Data supplied:

--------------------------------------------------

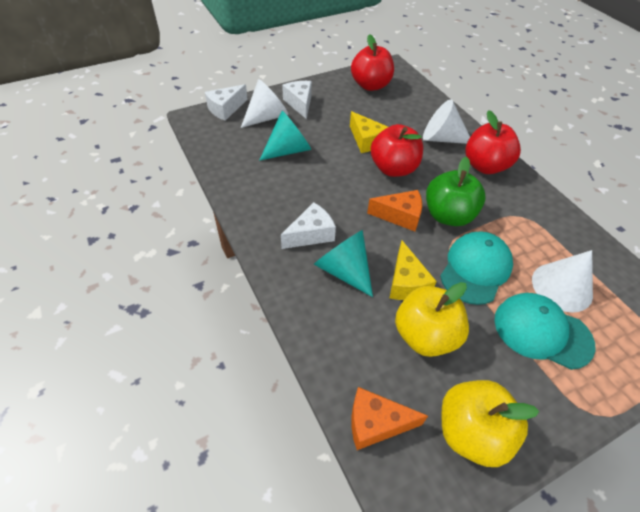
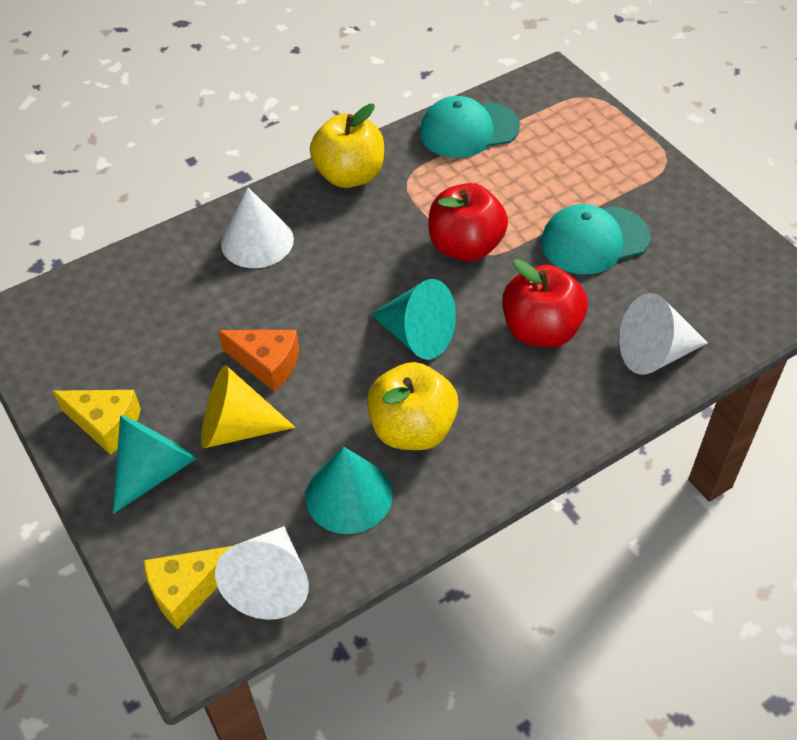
green apple: 1 -> 0
orange cheese: 2 -> 1
red apple: 3 -> 2
turquoise cone: 2 -> 3
white cheese: 3 -> 0
yellow cone: 0 -> 1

--------------------------------------------------

Task directions:
Those lines from the one with "red apple: 3 -> 2" through the last line of the material above are to be retyped exactly, with nothing else.

Output of the exercise:
red apple: 3 -> 2
turquoise cone: 2 -> 3
white cheese: 3 -> 0
yellow cone: 0 -> 1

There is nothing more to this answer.